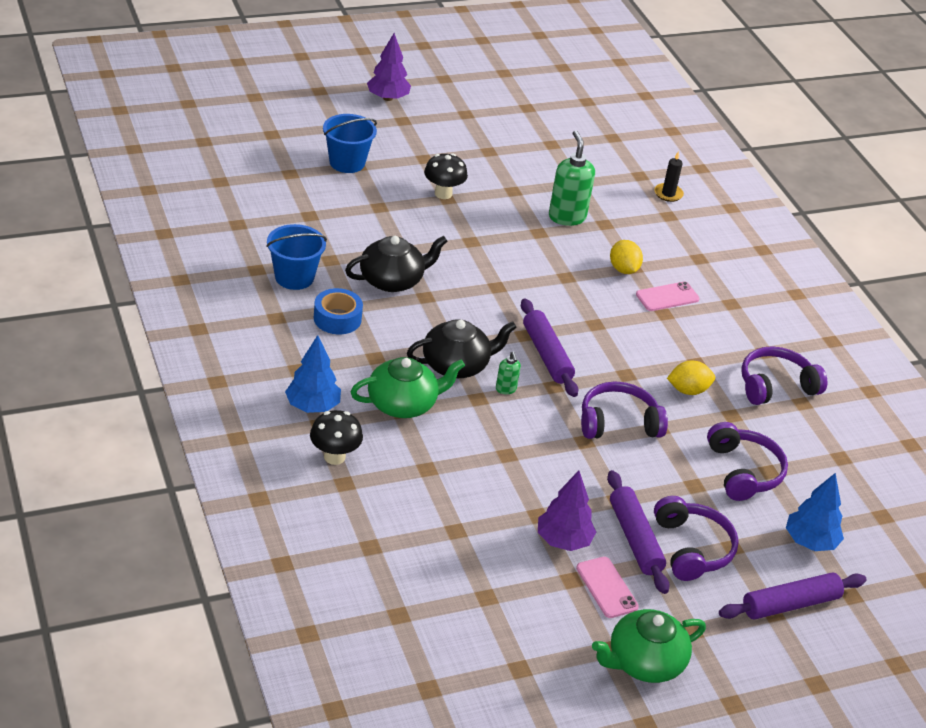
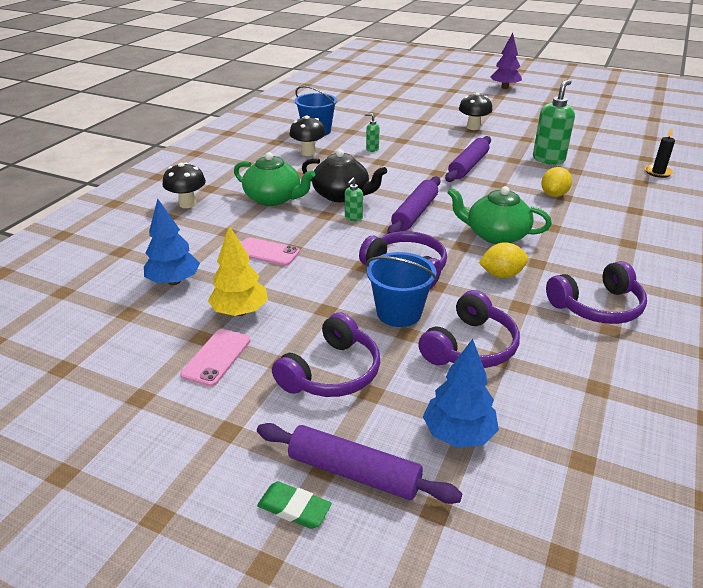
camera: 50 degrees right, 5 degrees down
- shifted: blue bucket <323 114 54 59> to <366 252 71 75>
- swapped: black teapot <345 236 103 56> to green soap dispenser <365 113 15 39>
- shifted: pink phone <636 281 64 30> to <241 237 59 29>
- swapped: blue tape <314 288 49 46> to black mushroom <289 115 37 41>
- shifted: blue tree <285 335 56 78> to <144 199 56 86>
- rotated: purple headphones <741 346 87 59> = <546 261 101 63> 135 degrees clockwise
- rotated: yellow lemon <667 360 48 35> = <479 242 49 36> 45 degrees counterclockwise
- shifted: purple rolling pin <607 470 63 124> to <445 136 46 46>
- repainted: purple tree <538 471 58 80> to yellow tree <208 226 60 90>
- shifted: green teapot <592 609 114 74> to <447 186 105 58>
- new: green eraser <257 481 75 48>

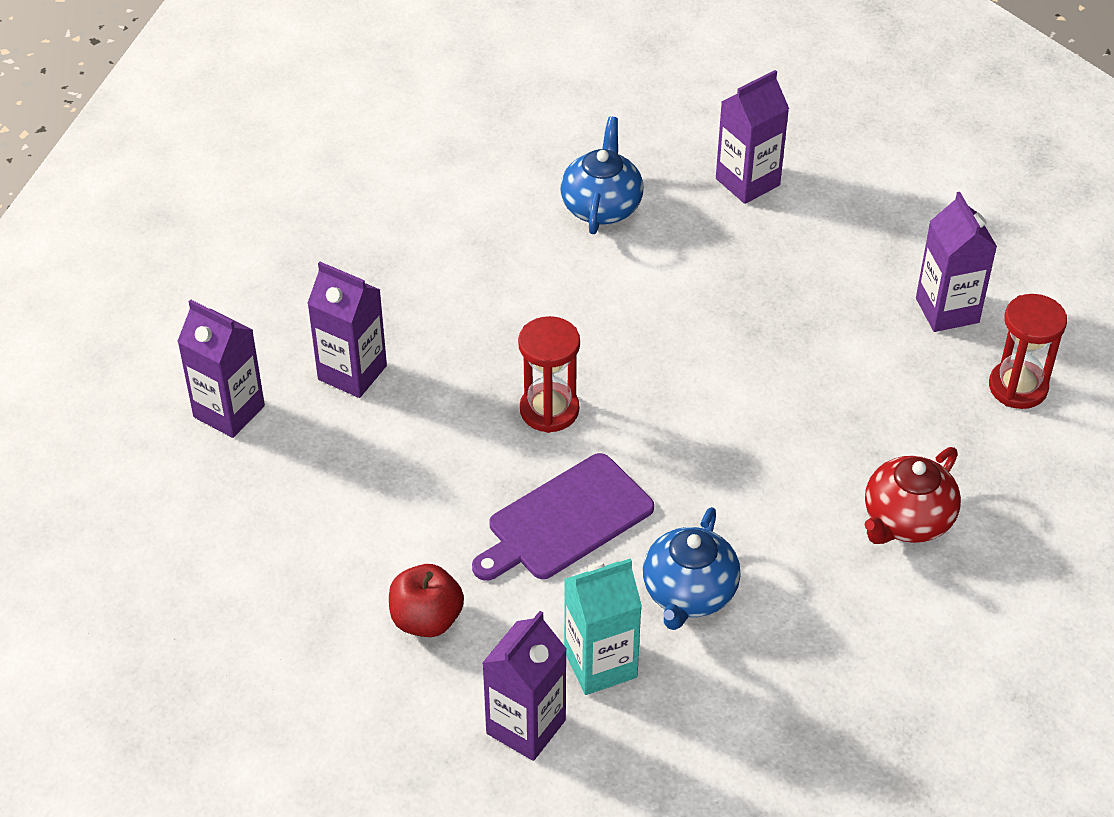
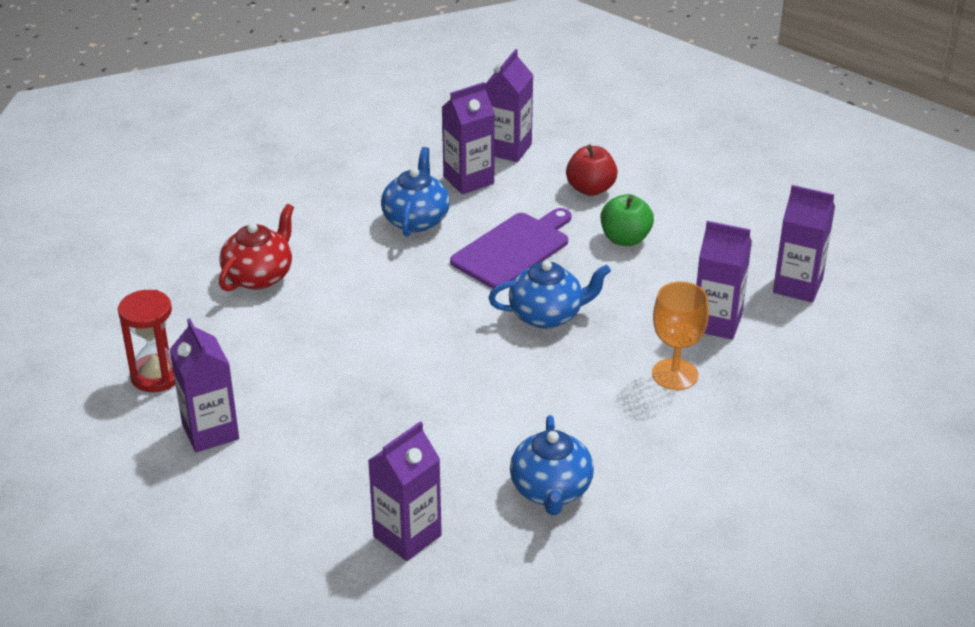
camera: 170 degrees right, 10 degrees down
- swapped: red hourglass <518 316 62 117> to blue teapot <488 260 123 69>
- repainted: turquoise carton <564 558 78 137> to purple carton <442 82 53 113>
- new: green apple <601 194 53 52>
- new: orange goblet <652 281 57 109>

▬▬▬

- [ASSIGNED TASK]: Repeat the entries exactly, without pictures.

- [OUTPUT OF THE TASK]:
camera: 50 degrees right, 5 degrees down
- shifted: blue bucket <323 114 54 59> to <366 252 71 75>
- swapped: black teapot <345 236 103 56> to green soap dispenser <365 113 15 39>
- shifted: pink phone <636 281 64 30> to <241 237 59 29>
- swapped: blue tape <314 288 49 46> to black mushroom <289 115 37 41>
- shifted: blue tree <285 335 56 78> to <144 199 56 86>
- rotated: purple headphones <741 346 87 59> = <546 261 101 63> 135 degrees clockwise
- rotated: yellow lemon <667 360 48 35> = <479 242 49 36> 45 degrees counterclockwise
- shifted: purple rolling pin <607 470 63 124> to <445 136 46 46>
- repainted: purple tree <538 471 58 80> to yellow tree <208 226 60 90>
- shifted: green teapot <592 609 114 74> to <447 186 105 58>
- new: green eraser <257 481 75 48>

camera: 170 degrees right, 10 degrees down
- swapped: red hourglass <518 316 62 117> to blue teapot <488 260 123 69>
- repainted: turquoise carton <564 558 78 137> to purple carton <442 82 53 113>
- new: green apple <601 194 53 52>
- new: orange goblet <652 281 57 109>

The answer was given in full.